● **Information**:
§ §
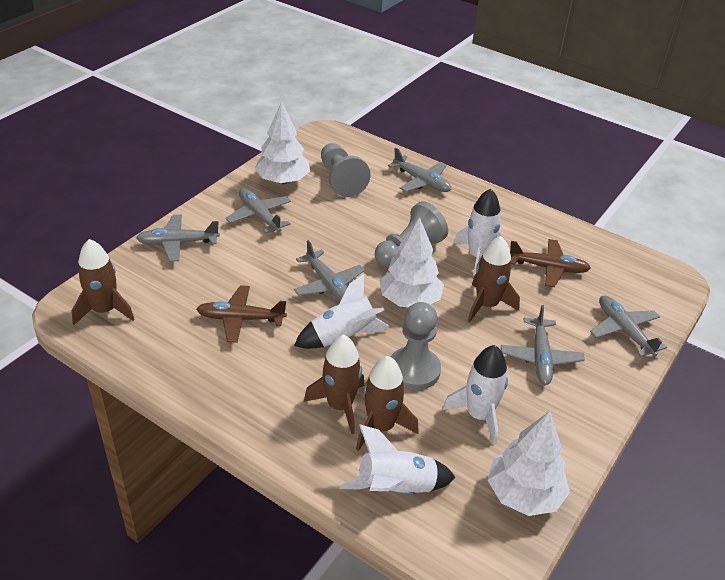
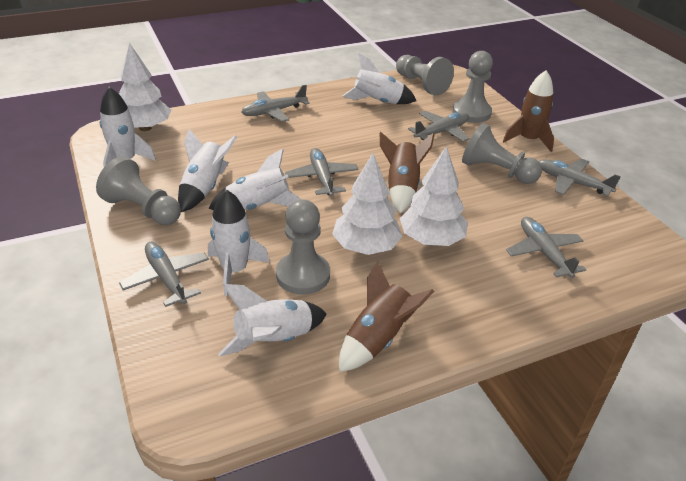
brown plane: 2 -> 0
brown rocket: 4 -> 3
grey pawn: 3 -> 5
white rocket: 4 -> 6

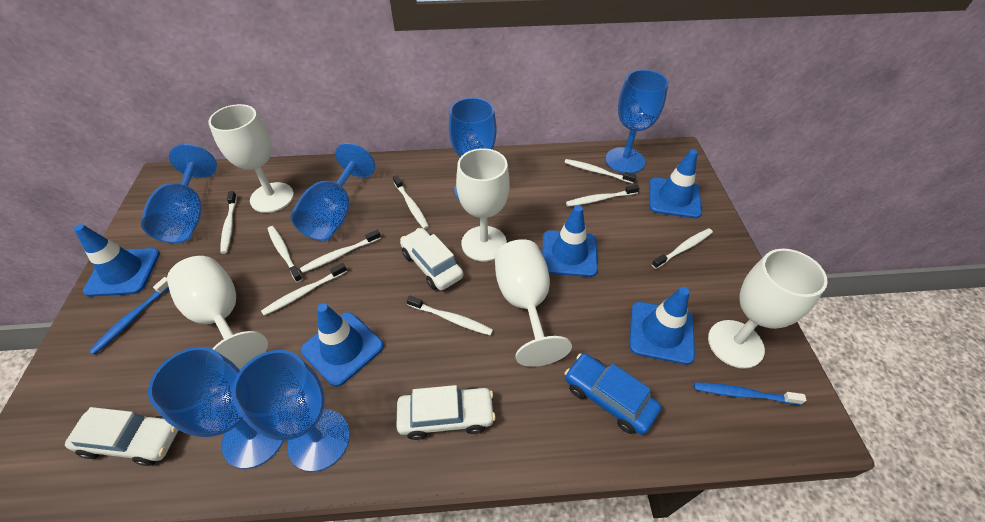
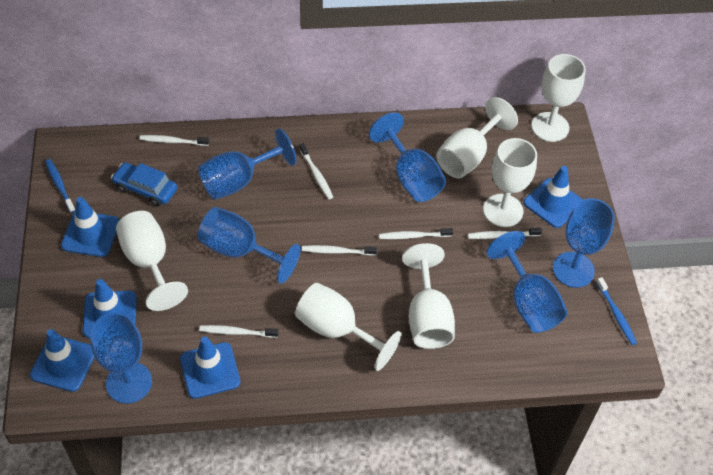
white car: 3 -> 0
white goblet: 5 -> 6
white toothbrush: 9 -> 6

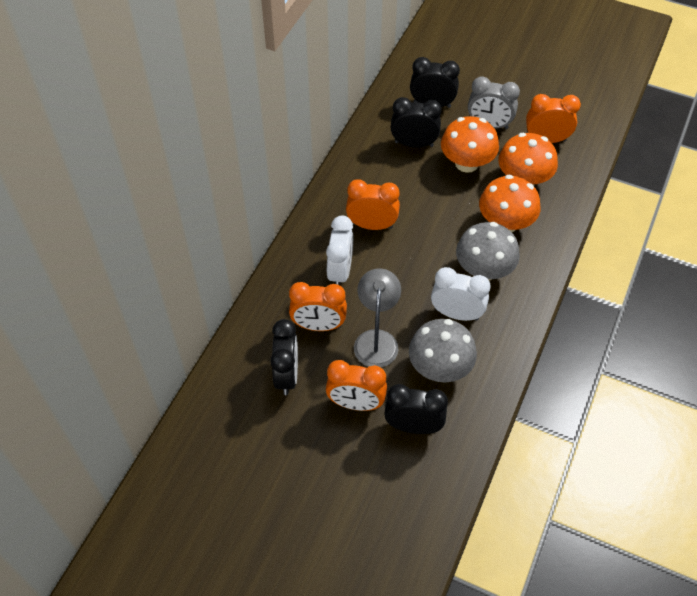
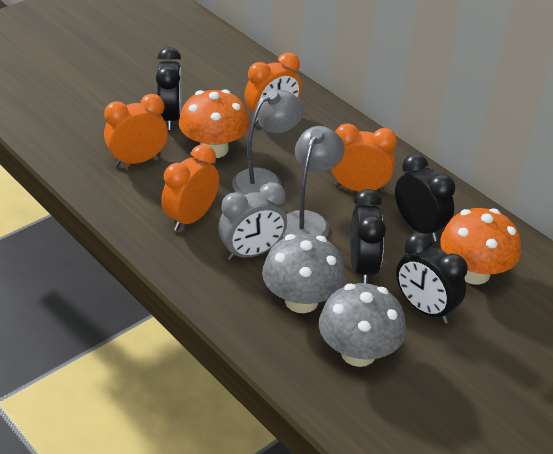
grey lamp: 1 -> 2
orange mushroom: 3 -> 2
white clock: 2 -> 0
§ §
● **Task statement**:
Write out every line of the entries above exactly, and omit their pictures.

● **Written response**:
brown plane: 2 -> 0
brown rocket: 4 -> 3
grey pawn: 3 -> 5
white rocket: 4 -> 6

white car: 3 -> 0
white goblet: 5 -> 6
white toothbrush: 9 -> 6

grey lamp: 1 -> 2
orange mushroom: 3 -> 2
white clock: 2 -> 0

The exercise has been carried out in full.